** PROBLEM STATEMENT **
Scan the records below for the string "gazofox" and return every line where it appears.

Object change listings
################
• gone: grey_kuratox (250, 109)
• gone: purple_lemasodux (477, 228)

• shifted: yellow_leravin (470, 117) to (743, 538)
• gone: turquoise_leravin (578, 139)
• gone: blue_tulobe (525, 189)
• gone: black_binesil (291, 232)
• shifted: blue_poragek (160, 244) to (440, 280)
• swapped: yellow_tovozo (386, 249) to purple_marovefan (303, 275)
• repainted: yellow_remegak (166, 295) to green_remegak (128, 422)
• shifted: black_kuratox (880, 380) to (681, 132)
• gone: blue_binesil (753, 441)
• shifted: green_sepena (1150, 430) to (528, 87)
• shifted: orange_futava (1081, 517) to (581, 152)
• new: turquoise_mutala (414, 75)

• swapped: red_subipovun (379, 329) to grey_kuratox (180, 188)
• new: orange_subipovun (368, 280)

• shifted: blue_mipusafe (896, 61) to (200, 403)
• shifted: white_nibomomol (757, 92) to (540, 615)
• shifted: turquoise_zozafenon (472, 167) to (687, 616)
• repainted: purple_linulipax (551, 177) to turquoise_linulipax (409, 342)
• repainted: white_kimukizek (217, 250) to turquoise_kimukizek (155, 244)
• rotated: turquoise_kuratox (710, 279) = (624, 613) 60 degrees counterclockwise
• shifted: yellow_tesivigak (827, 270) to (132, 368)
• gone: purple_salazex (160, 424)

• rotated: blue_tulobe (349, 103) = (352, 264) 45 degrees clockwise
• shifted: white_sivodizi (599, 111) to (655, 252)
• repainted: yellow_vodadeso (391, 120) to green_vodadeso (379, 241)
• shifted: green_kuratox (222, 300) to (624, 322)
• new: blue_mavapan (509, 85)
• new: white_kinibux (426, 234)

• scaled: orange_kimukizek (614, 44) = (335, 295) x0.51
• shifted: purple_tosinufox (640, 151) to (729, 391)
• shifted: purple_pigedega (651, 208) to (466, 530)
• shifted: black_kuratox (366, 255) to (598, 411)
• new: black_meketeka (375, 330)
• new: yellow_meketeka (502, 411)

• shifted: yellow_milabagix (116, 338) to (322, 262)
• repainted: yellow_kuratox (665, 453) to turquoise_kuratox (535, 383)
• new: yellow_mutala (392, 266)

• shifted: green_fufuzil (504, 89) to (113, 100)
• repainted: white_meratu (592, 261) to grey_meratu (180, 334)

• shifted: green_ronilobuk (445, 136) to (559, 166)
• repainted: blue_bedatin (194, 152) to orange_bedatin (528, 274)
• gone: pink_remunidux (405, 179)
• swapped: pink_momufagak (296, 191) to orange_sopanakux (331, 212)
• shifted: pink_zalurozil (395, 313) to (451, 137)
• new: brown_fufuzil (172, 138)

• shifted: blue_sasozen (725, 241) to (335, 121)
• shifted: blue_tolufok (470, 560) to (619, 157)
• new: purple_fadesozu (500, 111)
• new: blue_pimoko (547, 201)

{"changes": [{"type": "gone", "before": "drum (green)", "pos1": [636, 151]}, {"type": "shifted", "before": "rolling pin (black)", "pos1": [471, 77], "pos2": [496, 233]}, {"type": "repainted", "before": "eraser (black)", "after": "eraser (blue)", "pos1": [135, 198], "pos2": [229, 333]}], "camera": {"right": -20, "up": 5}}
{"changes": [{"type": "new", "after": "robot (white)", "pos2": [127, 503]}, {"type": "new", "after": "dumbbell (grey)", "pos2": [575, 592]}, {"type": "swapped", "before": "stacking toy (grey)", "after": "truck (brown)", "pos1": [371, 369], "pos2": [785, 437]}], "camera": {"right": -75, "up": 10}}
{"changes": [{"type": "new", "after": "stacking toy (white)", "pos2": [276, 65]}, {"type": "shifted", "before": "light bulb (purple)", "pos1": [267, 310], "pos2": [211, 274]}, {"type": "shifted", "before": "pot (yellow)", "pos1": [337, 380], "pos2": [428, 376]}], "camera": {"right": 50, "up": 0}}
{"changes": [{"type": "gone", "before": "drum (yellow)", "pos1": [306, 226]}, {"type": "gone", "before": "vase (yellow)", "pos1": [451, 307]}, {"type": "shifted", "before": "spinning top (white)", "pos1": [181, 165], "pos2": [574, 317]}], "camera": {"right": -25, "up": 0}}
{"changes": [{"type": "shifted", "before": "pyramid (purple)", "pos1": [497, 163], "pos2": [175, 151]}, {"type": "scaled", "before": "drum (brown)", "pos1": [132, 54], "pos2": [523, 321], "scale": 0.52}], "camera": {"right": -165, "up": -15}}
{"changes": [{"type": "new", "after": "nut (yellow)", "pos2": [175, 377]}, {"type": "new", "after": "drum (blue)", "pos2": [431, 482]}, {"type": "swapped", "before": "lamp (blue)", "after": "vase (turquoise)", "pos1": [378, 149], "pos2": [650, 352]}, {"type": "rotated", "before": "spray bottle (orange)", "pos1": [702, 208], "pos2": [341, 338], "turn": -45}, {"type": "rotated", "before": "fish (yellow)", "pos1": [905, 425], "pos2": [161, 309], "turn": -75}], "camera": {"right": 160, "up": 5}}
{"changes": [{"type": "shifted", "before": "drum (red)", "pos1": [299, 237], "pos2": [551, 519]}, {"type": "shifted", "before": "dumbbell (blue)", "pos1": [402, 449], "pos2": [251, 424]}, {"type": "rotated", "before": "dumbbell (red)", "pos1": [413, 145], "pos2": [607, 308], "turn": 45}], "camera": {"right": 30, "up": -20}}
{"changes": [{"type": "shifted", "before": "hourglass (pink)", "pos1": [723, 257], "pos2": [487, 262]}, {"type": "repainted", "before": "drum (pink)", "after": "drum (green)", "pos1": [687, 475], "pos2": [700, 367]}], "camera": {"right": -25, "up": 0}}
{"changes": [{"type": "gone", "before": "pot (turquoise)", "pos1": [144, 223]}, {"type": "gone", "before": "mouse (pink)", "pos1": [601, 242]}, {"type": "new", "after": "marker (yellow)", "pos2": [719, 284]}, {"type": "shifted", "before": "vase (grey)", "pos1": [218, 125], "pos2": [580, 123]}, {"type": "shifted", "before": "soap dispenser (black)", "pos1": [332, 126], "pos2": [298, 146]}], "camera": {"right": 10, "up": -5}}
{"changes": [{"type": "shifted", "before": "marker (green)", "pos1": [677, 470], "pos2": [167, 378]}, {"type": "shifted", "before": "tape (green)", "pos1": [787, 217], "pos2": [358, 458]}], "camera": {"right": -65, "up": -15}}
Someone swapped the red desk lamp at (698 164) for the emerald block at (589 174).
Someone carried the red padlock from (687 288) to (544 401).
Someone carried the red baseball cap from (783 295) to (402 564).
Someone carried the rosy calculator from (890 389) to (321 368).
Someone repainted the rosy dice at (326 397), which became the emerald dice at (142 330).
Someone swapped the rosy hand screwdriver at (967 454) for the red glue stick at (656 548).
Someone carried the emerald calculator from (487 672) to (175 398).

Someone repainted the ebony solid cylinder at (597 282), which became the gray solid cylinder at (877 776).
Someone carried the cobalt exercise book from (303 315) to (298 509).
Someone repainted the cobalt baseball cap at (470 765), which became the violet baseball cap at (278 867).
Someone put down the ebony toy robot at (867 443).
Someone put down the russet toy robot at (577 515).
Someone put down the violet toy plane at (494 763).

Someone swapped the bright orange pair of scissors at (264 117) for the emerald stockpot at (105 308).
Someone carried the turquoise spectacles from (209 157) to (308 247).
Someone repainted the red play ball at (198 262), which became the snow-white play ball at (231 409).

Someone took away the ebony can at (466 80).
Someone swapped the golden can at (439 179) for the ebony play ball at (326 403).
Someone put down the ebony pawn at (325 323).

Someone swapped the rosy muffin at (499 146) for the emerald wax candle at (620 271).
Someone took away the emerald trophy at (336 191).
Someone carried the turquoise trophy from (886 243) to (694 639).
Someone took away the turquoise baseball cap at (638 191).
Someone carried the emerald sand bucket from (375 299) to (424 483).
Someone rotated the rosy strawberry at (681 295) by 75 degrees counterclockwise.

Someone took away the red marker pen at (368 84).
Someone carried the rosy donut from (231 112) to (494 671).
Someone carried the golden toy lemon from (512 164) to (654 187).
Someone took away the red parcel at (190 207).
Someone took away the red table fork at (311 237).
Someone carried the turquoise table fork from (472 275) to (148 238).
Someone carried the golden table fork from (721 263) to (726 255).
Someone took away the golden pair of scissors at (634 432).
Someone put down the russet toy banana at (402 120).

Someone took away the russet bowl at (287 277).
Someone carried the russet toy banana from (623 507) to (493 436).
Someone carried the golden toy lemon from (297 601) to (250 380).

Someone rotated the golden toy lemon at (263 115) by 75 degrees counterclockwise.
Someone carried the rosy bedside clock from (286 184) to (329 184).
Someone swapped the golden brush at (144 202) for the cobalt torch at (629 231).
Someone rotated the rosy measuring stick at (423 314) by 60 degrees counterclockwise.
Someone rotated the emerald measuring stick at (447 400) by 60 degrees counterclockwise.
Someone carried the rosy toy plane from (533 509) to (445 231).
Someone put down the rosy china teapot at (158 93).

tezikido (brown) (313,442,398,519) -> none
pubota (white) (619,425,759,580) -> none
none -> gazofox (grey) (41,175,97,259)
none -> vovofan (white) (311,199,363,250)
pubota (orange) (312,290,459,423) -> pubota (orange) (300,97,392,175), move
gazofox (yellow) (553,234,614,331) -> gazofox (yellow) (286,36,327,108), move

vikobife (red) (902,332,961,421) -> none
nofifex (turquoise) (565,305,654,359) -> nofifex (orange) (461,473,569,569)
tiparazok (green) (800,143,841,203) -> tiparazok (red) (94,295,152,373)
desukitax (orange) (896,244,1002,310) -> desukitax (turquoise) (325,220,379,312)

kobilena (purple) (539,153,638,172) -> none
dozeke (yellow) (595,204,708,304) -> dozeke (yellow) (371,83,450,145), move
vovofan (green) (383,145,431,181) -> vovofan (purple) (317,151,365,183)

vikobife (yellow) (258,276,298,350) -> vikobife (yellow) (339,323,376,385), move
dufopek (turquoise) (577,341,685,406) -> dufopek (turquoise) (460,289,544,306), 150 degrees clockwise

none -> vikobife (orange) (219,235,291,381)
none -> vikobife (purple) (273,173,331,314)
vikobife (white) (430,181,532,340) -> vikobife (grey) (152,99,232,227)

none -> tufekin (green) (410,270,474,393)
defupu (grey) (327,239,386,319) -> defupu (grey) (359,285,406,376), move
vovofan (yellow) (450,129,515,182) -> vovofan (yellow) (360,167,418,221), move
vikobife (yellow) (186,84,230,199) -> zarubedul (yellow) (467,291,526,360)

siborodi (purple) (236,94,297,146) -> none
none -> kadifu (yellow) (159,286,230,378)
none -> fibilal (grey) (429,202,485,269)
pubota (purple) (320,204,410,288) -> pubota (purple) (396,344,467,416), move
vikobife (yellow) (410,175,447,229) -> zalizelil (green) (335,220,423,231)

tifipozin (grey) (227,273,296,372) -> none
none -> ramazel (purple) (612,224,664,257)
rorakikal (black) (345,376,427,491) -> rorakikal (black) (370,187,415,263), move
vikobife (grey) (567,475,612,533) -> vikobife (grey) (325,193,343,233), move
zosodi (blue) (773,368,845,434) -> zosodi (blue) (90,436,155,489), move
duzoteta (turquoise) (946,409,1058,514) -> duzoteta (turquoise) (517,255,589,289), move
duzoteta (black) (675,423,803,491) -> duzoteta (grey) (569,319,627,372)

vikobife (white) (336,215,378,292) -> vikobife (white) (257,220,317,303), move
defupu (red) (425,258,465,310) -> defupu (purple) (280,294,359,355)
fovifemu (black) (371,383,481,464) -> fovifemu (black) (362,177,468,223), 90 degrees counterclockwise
################
** PROBLEM SOLUTION **
none -> gazofox (grey) (41,175,97,259)
gazofox (yellow) (553,234,614,331) -> gazofox (yellow) (286,36,327,108), move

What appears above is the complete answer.